SUPPLIED MATERIAL —
--------

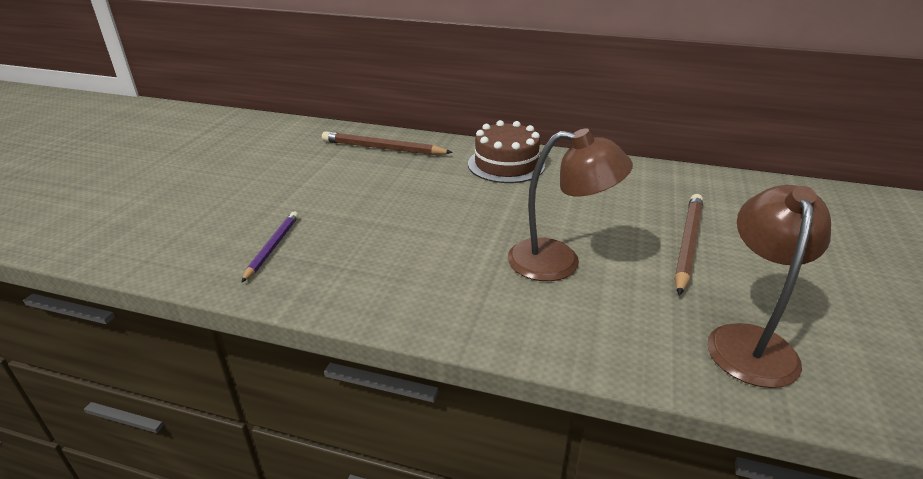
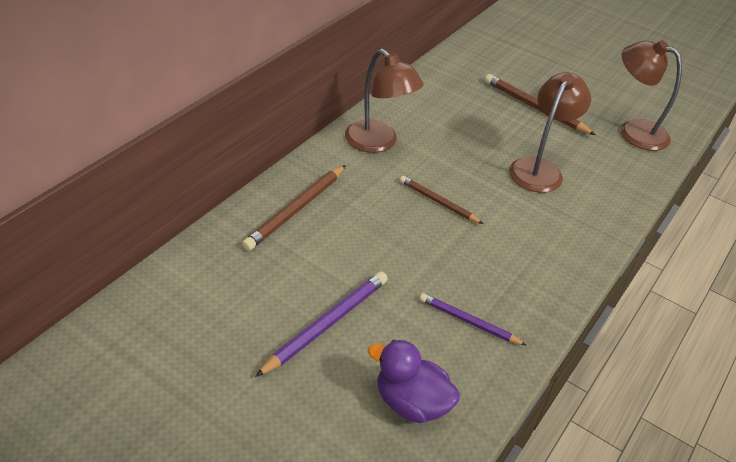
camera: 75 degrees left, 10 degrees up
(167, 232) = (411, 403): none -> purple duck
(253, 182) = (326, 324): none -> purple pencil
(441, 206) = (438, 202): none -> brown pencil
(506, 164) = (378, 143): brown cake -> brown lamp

--------

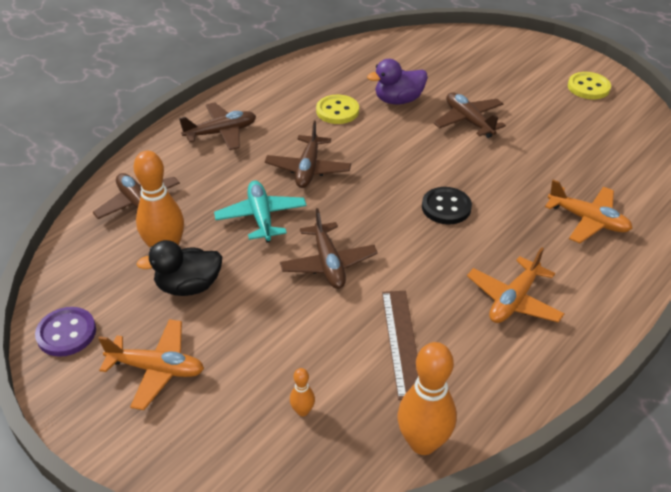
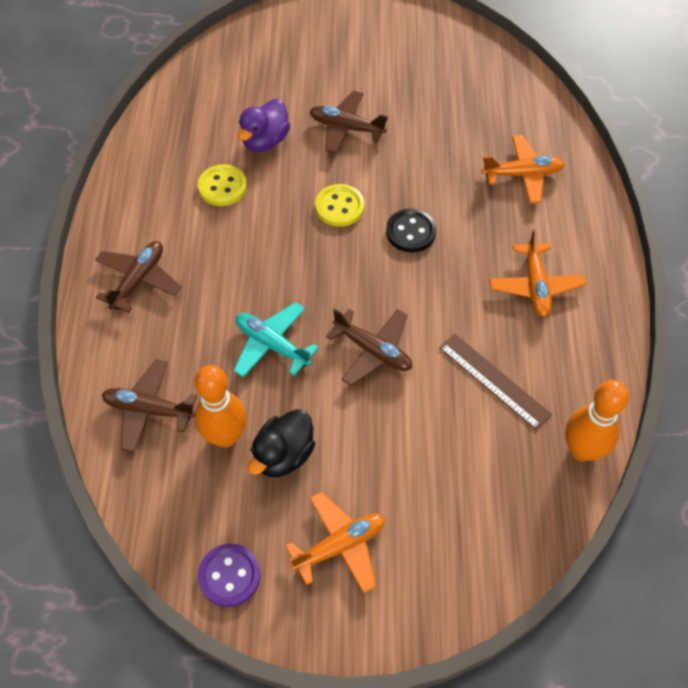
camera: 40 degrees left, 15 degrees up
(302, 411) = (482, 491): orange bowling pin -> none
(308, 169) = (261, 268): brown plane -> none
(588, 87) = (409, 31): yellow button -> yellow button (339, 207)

--------

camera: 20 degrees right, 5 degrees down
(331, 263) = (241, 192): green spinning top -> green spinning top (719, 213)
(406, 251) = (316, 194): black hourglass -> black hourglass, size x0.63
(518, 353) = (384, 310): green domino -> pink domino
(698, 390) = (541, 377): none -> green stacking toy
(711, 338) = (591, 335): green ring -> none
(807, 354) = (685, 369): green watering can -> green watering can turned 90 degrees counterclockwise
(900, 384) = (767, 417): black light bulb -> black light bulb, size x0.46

--------

WORK ORDER — From the records above, quote only the lines running from the line with "(302, 411) = (482, 491): orange" to the line with "(588, 87) = (409, 31): yellow", both lines included.

WRITTEN ANSWER —
(302, 411) = (482, 491): orange bowling pin -> none
(308, 169) = (261, 268): brown plane -> none
(588, 87) = (409, 31): yellow button -> yellow button (339, 207)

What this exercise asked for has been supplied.